[Excerpts from a dataset]
# # #

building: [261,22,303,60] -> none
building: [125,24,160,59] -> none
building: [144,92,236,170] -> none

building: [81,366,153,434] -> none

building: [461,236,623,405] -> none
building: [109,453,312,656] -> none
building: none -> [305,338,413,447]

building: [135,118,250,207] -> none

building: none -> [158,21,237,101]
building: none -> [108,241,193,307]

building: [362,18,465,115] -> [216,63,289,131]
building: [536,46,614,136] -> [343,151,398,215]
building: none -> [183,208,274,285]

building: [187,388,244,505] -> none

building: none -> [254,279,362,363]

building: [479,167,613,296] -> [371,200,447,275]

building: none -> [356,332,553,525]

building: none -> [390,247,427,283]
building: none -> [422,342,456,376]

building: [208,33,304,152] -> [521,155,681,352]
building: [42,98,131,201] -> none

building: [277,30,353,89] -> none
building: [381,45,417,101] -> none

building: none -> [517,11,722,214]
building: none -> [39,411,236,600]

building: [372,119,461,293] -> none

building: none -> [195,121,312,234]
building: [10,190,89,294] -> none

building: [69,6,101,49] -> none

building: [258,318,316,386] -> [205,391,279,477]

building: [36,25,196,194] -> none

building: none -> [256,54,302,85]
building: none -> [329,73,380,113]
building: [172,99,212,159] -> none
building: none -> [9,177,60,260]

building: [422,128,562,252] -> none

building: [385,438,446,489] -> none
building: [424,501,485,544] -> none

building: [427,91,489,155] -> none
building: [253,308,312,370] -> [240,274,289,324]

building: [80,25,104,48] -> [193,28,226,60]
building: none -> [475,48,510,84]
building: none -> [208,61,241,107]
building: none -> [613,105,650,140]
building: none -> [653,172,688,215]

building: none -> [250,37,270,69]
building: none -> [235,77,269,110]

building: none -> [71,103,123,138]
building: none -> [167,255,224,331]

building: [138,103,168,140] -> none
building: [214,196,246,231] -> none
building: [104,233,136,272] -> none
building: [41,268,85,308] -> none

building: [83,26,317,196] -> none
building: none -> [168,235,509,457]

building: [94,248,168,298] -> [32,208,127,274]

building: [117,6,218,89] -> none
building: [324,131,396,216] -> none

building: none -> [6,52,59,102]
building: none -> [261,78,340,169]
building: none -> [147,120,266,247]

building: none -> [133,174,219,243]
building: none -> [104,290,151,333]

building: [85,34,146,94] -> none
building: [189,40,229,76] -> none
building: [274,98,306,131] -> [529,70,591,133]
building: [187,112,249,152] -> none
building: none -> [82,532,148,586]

# # #

**What is needed**
Print the records above again, every one, exactly as written.

**Your response**
building: [261,22,303,60] -> none
building: [125,24,160,59] -> none
building: [144,92,236,170] -> none

building: [81,366,153,434] -> none

building: [461,236,623,405] -> none
building: [109,453,312,656] -> none
building: none -> [305,338,413,447]

building: [135,118,250,207] -> none

building: none -> [158,21,237,101]
building: none -> [108,241,193,307]

building: [362,18,465,115] -> [216,63,289,131]
building: [536,46,614,136] -> [343,151,398,215]
building: none -> [183,208,274,285]

building: [187,388,244,505] -> none

building: none -> [254,279,362,363]

building: [479,167,613,296] -> [371,200,447,275]

building: none -> [356,332,553,525]

building: none -> [390,247,427,283]
building: none -> [422,342,456,376]

building: [208,33,304,152] -> [521,155,681,352]
building: [42,98,131,201] -> none

building: [277,30,353,89] -> none
building: [381,45,417,101] -> none

building: none -> [517,11,722,214]
building: none -> [39,411,236,600]

building: [372,119,461,293] -> none

building: none -> [195,121,312,234]
building: [10,190,89,294] -> none

building: [69,6,101,49] -> none

building: [258,318,316,386] -> [205,391,279,477]

building: [36,25,196,194] -> none

building: none -> [256,54,302,85]
building: none -> [329,73,380,113]
building: [172,99,212,159] -> none
building: none -> [9,177,60,260]

building: [422,128,562,252] -> none

building: [385,438,446,489] -> none
building: [424,501,485,544] -> none

building: [427,91,489,155] -> none
building: [253,308,312,370] -> [240,274,289,324]

building: [80,25,104,48] -> [193,28,226,60]
building: none -> [475,48,510,84]
building: none -> [208,61,241,107]
building: none -> [613,105,650,140]
building: none -> [653,172,688,215]

building: none -> [250,37,270,69]
building: none -> [235,77,269,110]

building: none -> [71,103,123,138]
building: none -> [167,255,224,331]

building: [138,103,168,140] -> none
building: [214,196,246,231] -> none
building: [104,233,136,272] -> none
building: [41,268,85,308] -> none

building: [83,26,317,196] -> none
building: none -> [168,235,509,457]

building: [94,248,168,298] -> [32,208,127,274]

building: [117,6,218,89] -> none
building: [324,131,396,216] -> none

building: none -> [6,52,59,102]
building: none -> [261,78,340,169]
building: none -> [147,120,266,247]

building: none -> [133,174,219,243]
building: none -> [104,290,151,333]

building: [85,34,146,94] -> none
building: [189,40,229,76] -> none
building: [274,98,306,131] -> [529,70,591,133]
building: [187,112,249,152] -> none
building: none -> [82,532,148,586]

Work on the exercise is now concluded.